_EXERCISE INSTRUCTIONS_:
Copy all lines in the data that contain the string "left".

_STUDY MATERIAL_:
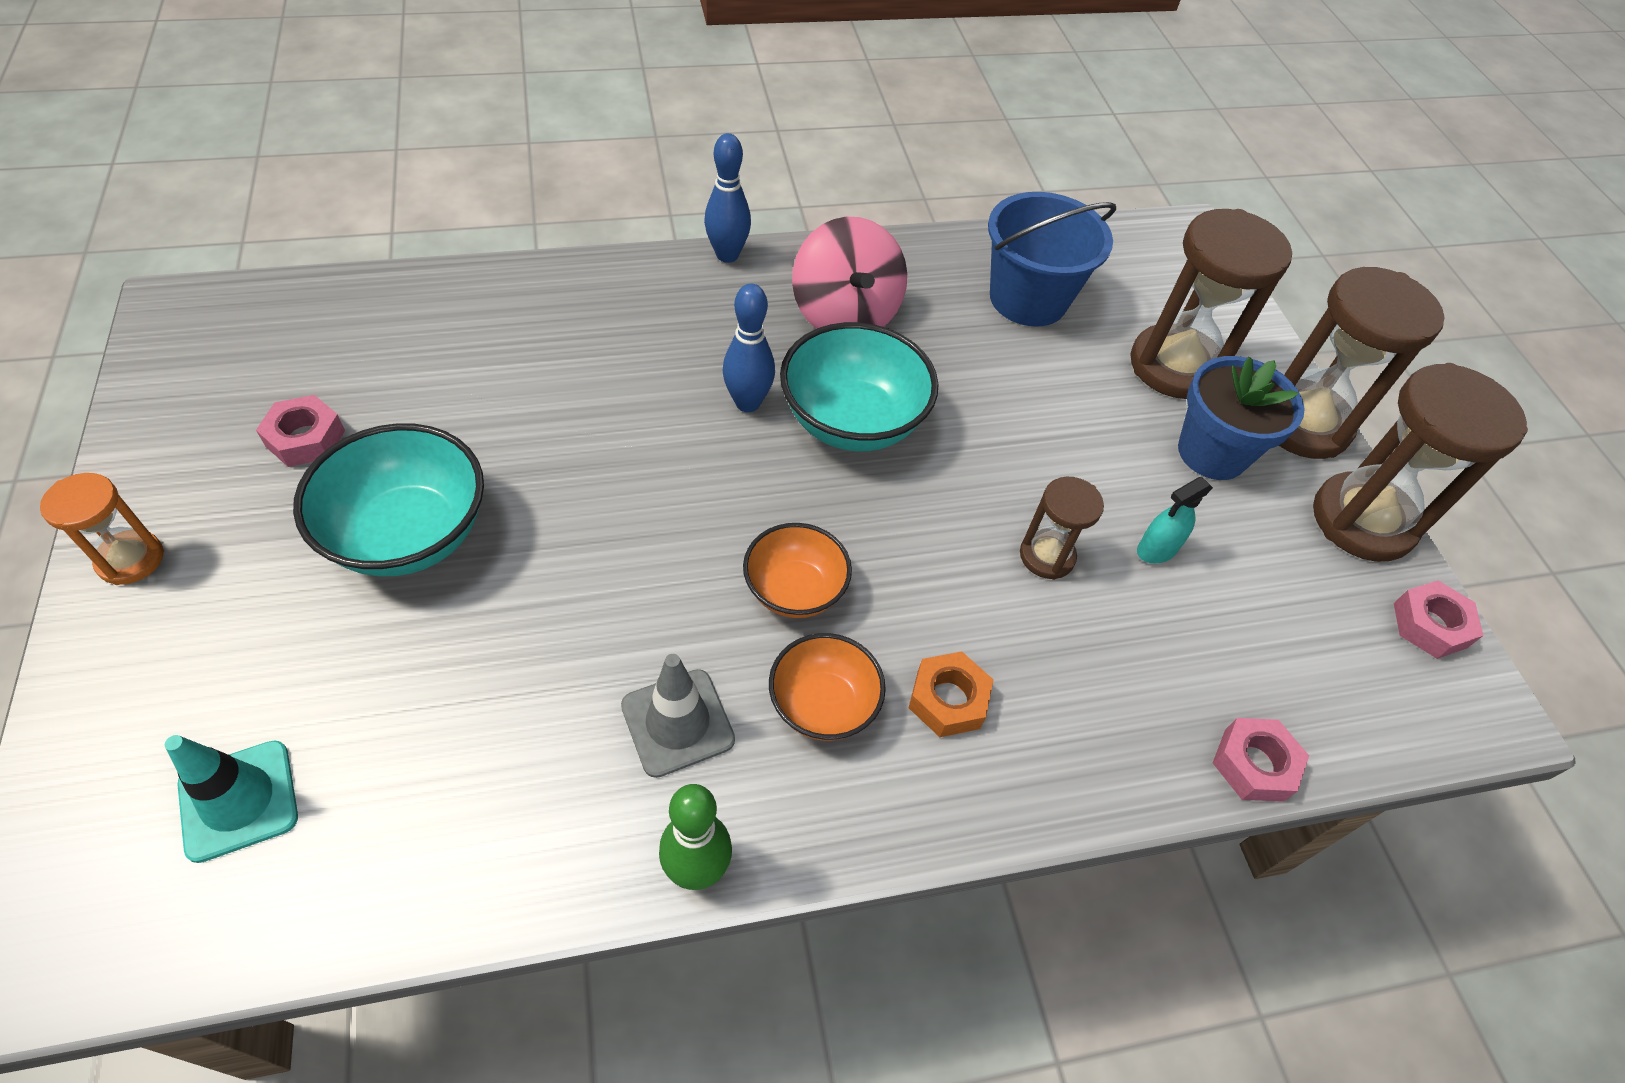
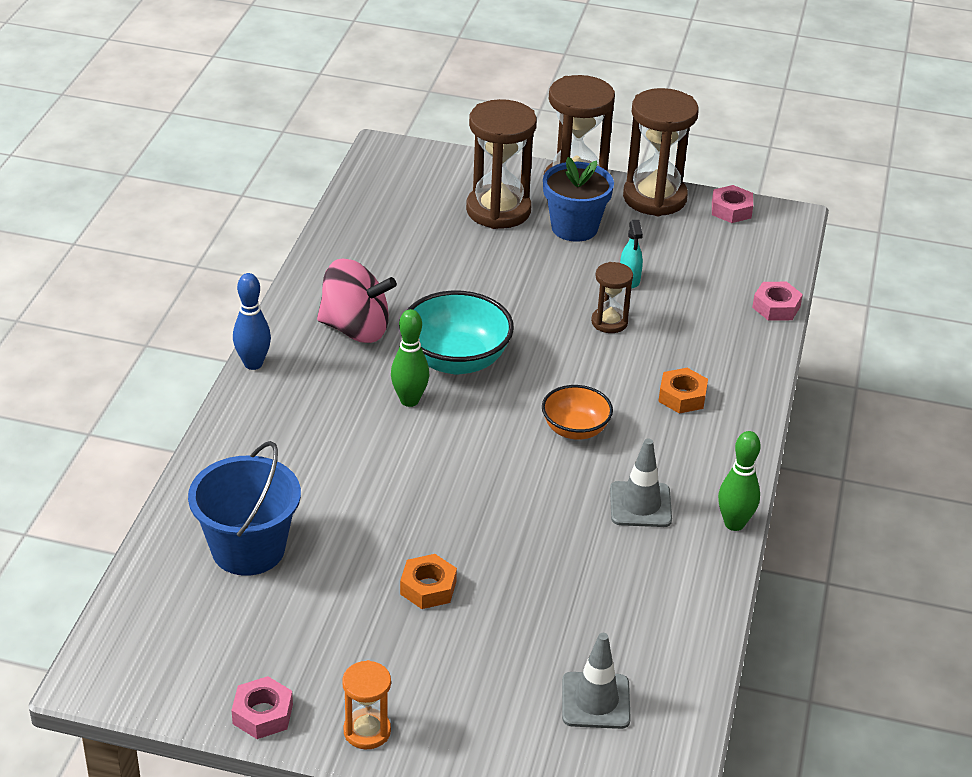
camera: 60 degrees left, 15 degrees down
turquoise traffic cone [165,735,298,863] -> grey traffic cone [562,633,631,729]
pink nut [256,395,345,467] -> pink nut moved to [231,676,293,739]
turquoise bowl [293,423,484,576] -> orange nut [400,554,457,609]
blue bowling pin [722,283,775,412] -> green bowling pin [391,309,429,407]
orange bowl [769,633,886,741] -> none
blue bucket [988,192,1116,327] -> blue bucket moved to [188,441,301,576]

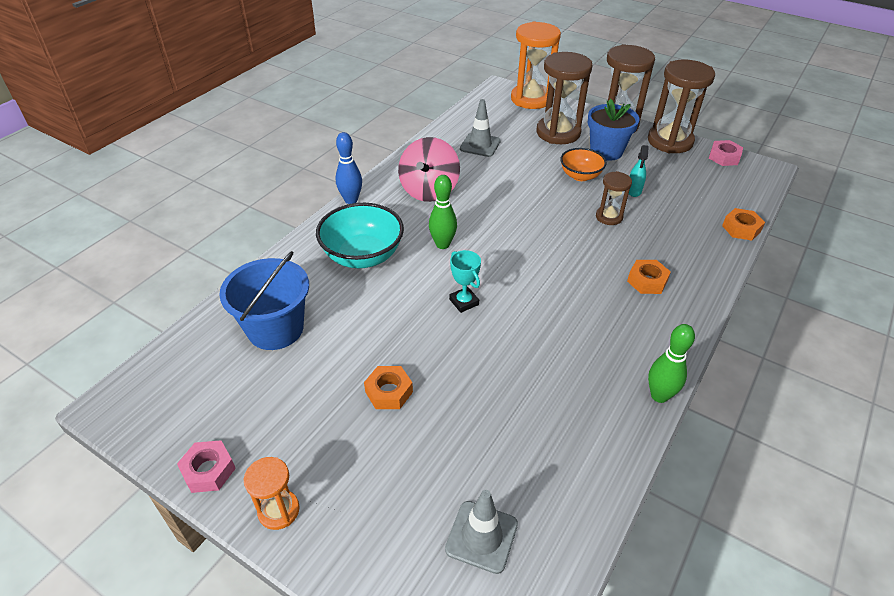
camera: 20 degrees right, 5 degrees up
pink spinning top [317,259,397,343] -> pink spinning top turned 75 degrees clockwise [398,137,460,202]
turquoise bowl [407,290,514,374] -> turquoise bowl moved to [316,203,404,268]
orange bowl [542,385,613,440] -> orange bowl moved to [560,148,607,181]
grey traffic cone [610,438,672,527] -> grey traffic cone moved to [460,99,501,157]
pink nut [752,282,803,321] -> orange nut [722,208,765,240]
none -> turquoise trophy [449,250,481,313]
none -> orange hourglass [511,21,561,109]

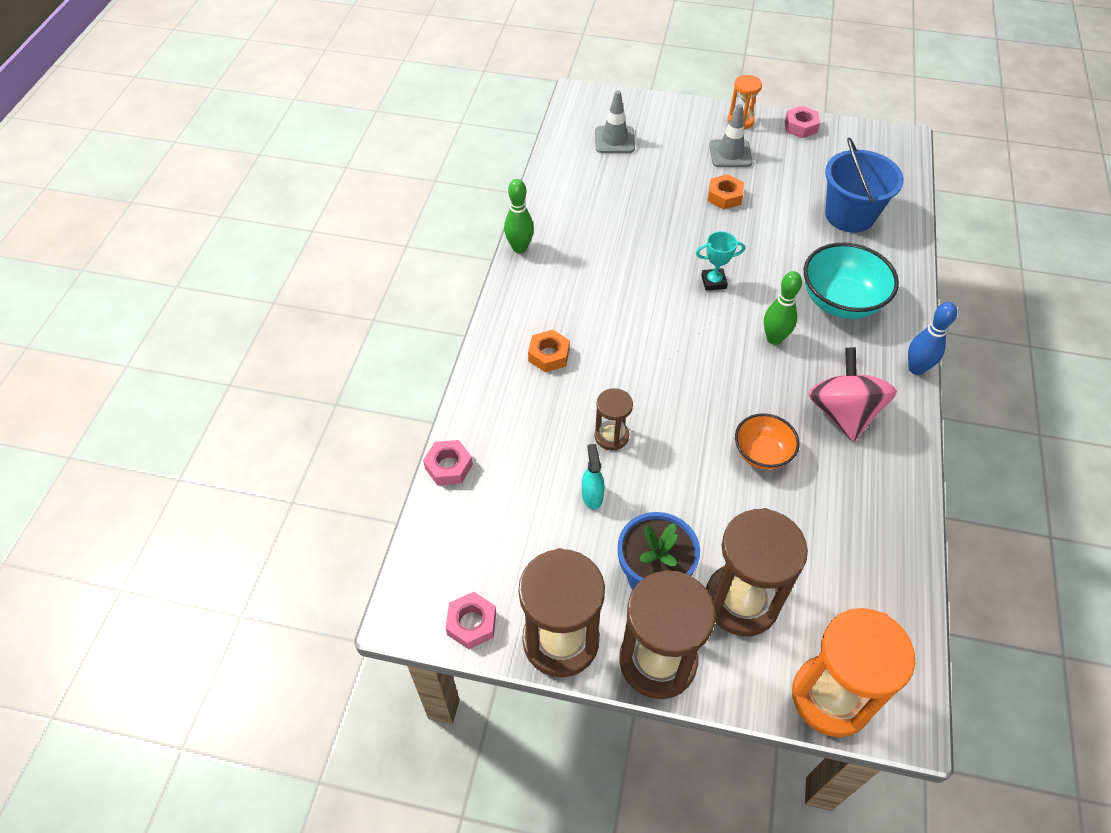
camera: 160 degrees right, 10 degrees up
turquoise trophy [449,250,481,313] -> turquoise trophy turned 45 degrees counterclockwise [696,231,745,291]
grey traffic cone [460,99,501,157] -> grey traffic cone moved to [710,104,753,167]
orange bowl [560,148,607,181] -> orange bowl moved to [735,413,800,470]
orange nut [722,208,765,240] -> pink nut [423,440,473,486]

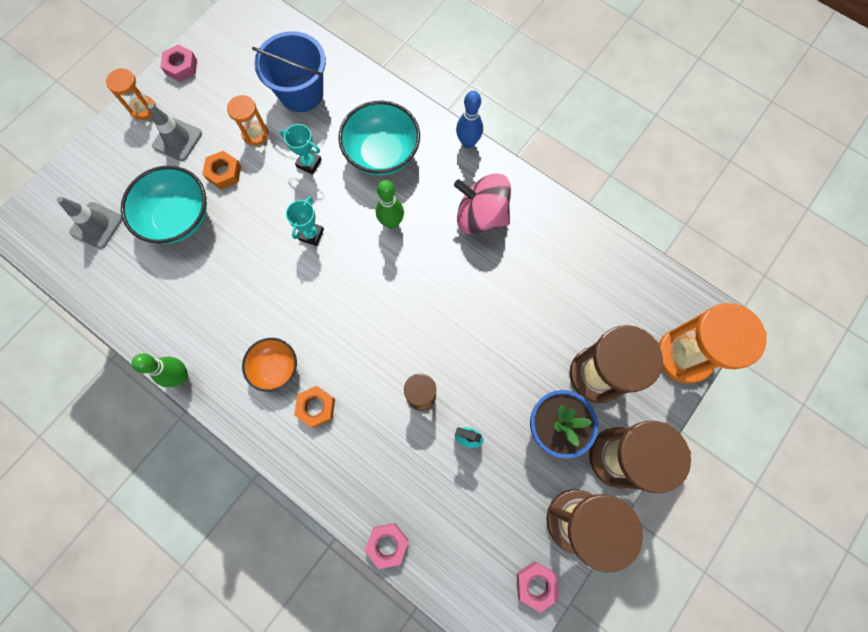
camera: 65 degrees left, 20 degrees up
orange bowl [735,413,800,470] -> orange bowl moved to [242,338,297,392]
none -> turquoise bowl [121,165,207,244]
none -> orange hourglass [227,95,269,146]
none -> turquoise trophy [280,124,322,174]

_RESPONSE AREA_:
camera: 60 degrees left, 15 degrees down
camera: 65 degrees left, 20 degrees up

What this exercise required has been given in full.